■ What you should do ■
Write out the records beneath this line exactly as they appear, minus any images.

■ Data under study ■
____

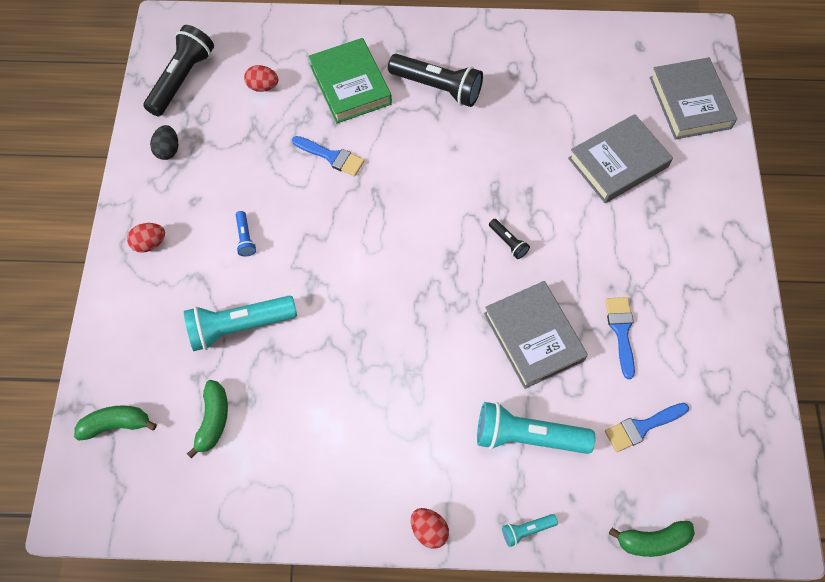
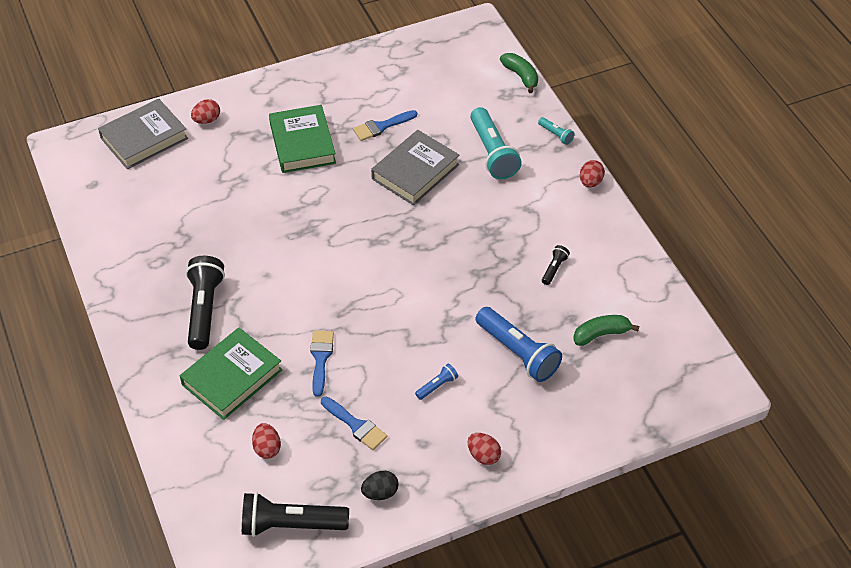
camera: 115 degrees left, 15 degrees down
(116, 424) = (647, 395): green banana -> none
(239, 326) = (518, 352): turquoise flashlight -> blue flashlight
(508, 242) = (342, 210): black flashlight -> black flashlight (554, 269)
(618, 162) = (229, 166): grey book -> none
(625, 241) = (302, 143): none -> green book
(642, 427) = (448, 99): blue brush -> blue brush (356, 425)
(697, 164) = (207, 120): none -> red egg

____

■ Problem solution ■
camera: 115 degrees left, 15 degrees down
(116, 424) = (647, 395): green banana -> none
(239, 326) = (518, 352): turquoise flashlight -> blue flashlight
(508, 242) = (342, 210): black flashlight -> black flashlight (554, 269)
(618, 162) = (229, 166): grey book -> none
(625, 241) = (302, 143): none -> green book
(642, 427) = (448, 99): blue brush -> blue brush (356, 425)
(697, 164) = (207, 120): none -> red egg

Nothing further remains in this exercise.